* _ACTIVITY_:
In the copy, keep every word of the data below and none of its pictures.

==== DATA RECORDS ====

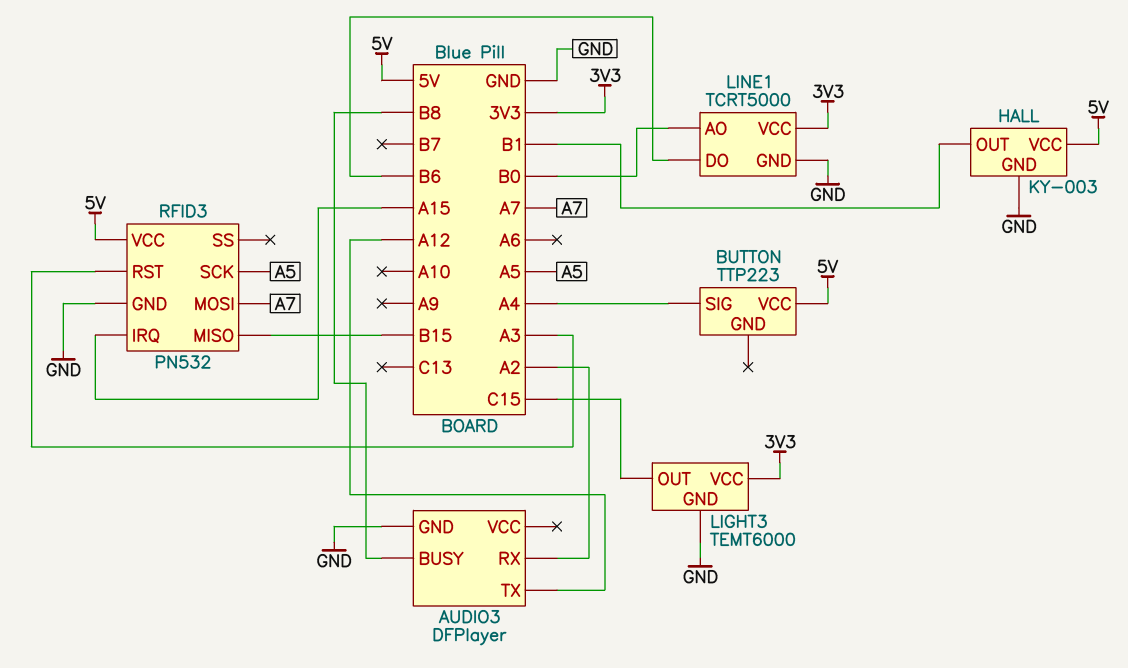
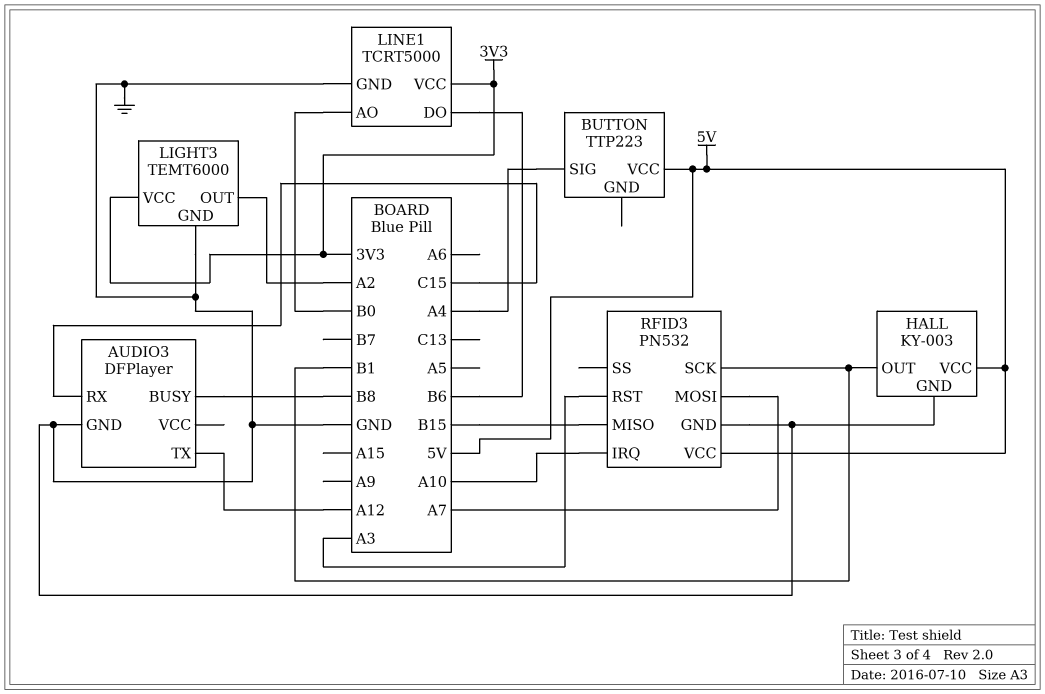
AUDIO3 pin RX: A2 -> C15
LIGHT3 pin OUT: C15 -> A2
RFID3 pin IRQ: A15 -> A10
RFID3 pin SCK: A5 -> B1

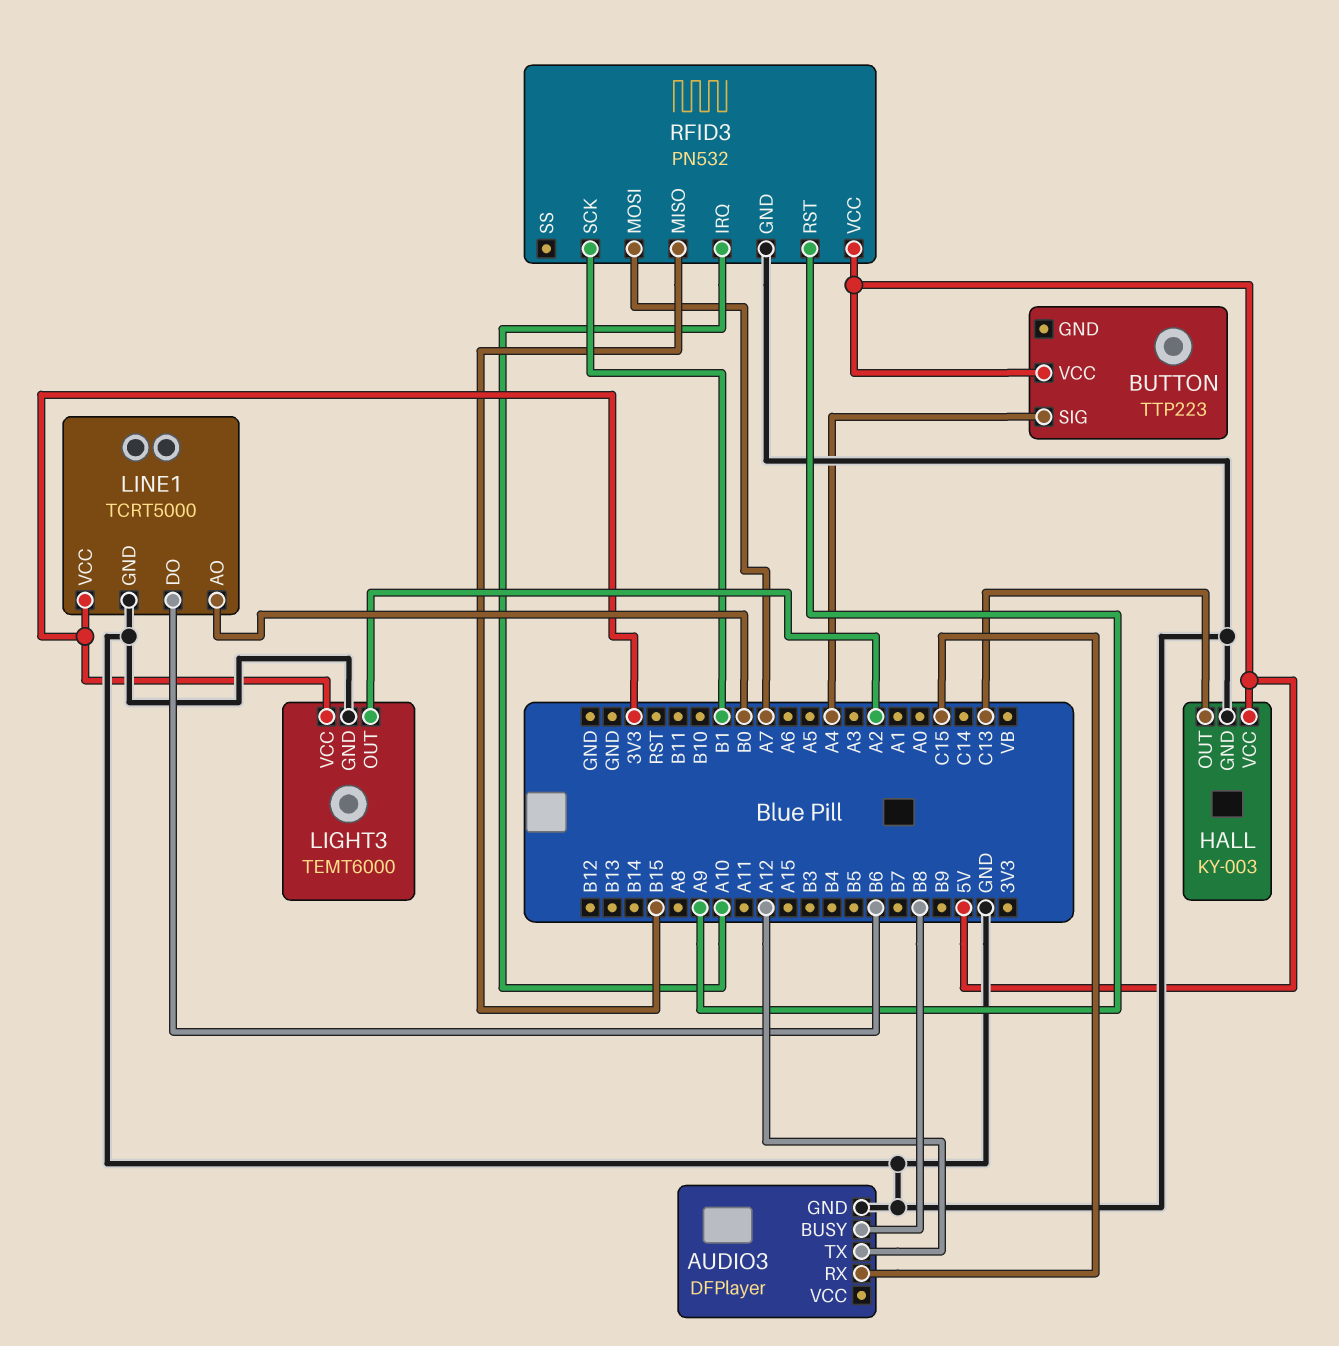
HALL pin OUT: B1 -> C13
RFID3 pin RST: A3 -> A9

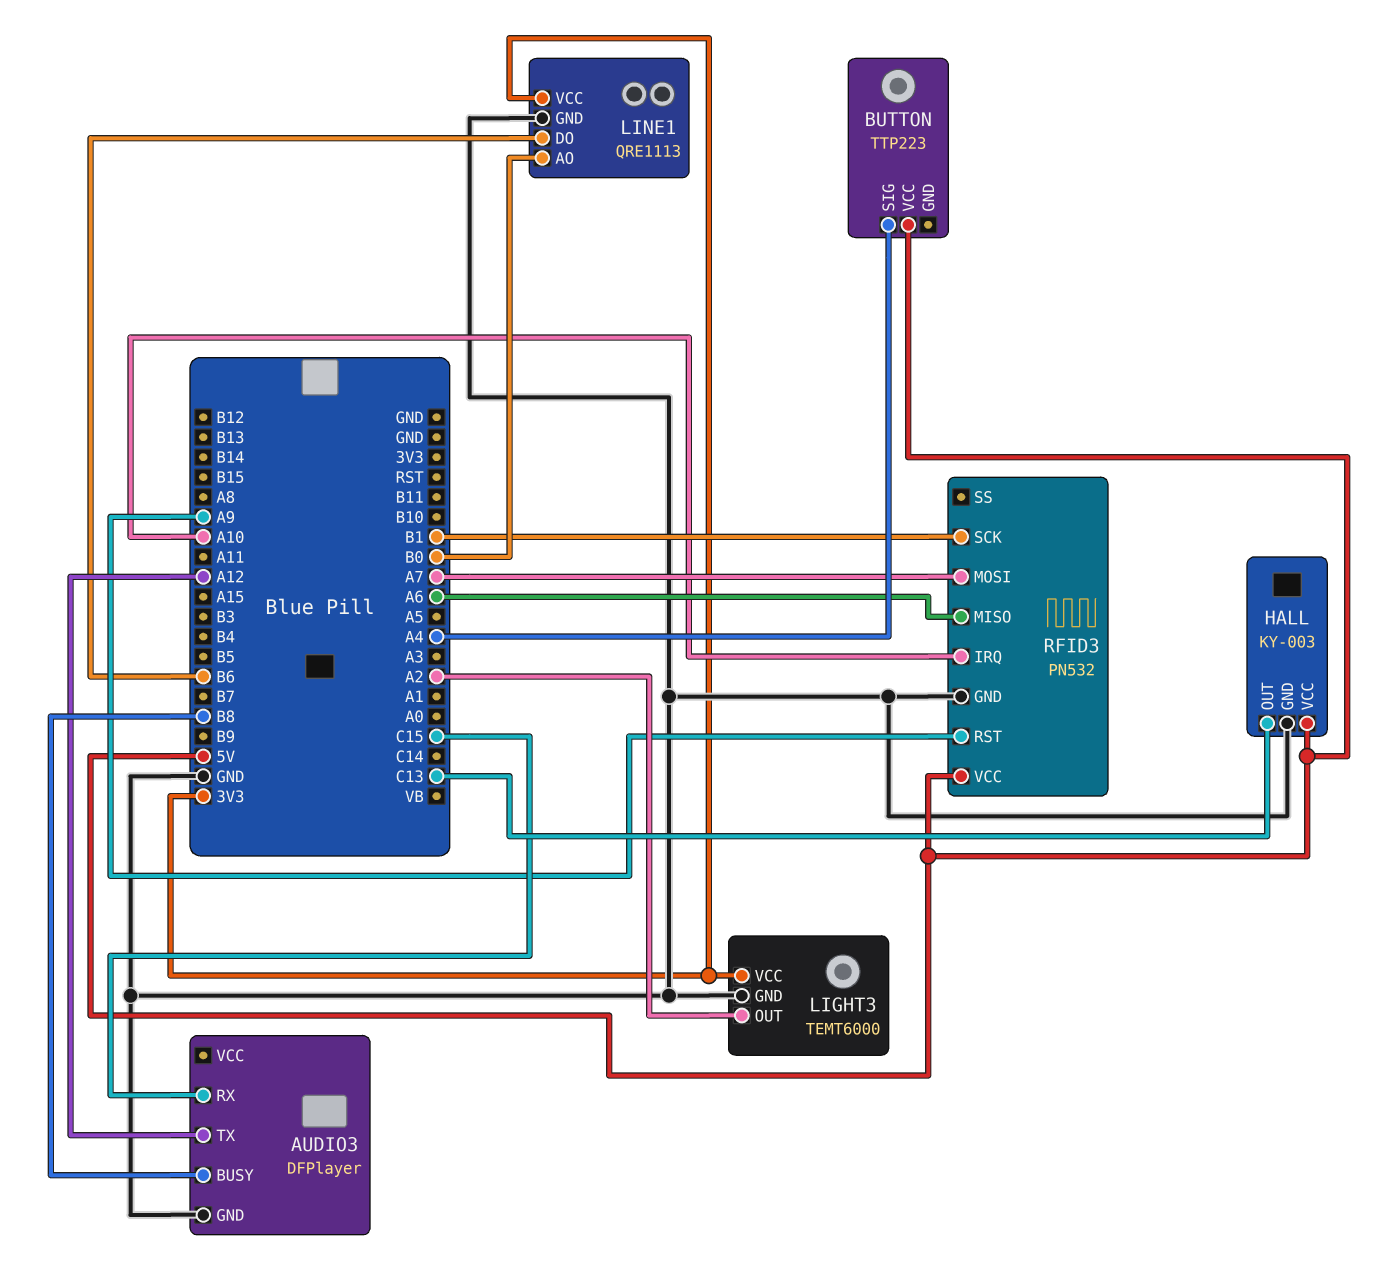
LINE1: TCRT5000 -> QRE1113
RFID3 pin MISO: B15 -> A6

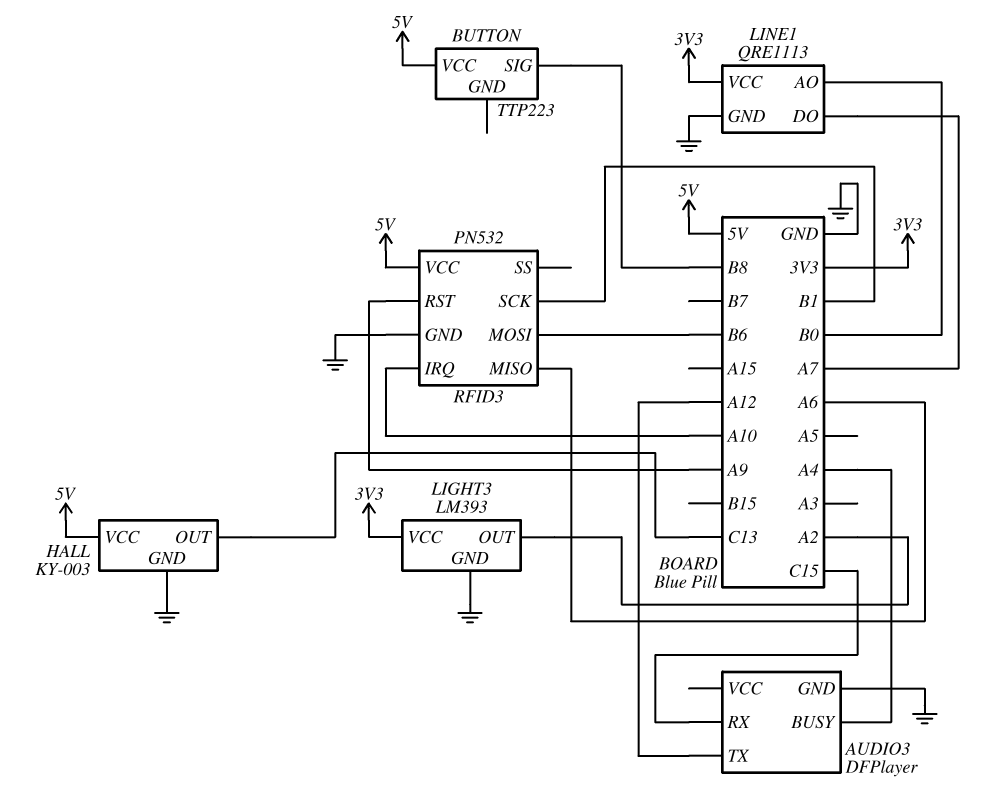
AUDIO3 pin BUSY: B8 -> A4
BUTTON pin SIG: A4 -> B8
LIGHT3: TEMT6000 -> LM393
LINE1 pin DO: B6 -> A7
RFID3 pin MOSI: A7 -> B6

====

* _SOLUTION TO THIS PROBLEM_:
AUDIO3 pin RX: A2 -> C15
LIGHT3 pin OUT: C15 -> A2
RFID3 pin IRQ: A15 -> A10
RFID3 pin SCK: A5 -> B1

HALL pin OUT: B1 -> C13
RFID3 pin RST: A3 -> A9

LINE1: TCRT5000 -> QRE1113
RFID3 pin MISO: B15 -> A6

AUDIO3 pin BUSY: B8 -> A4
BUTTON pin SIG: A4 -> B8
LIGHT3: TEMT6000 -> LM393
LINE1 pin DO: B6 -> A7
RFID3 pin MOSI: A7 -> B6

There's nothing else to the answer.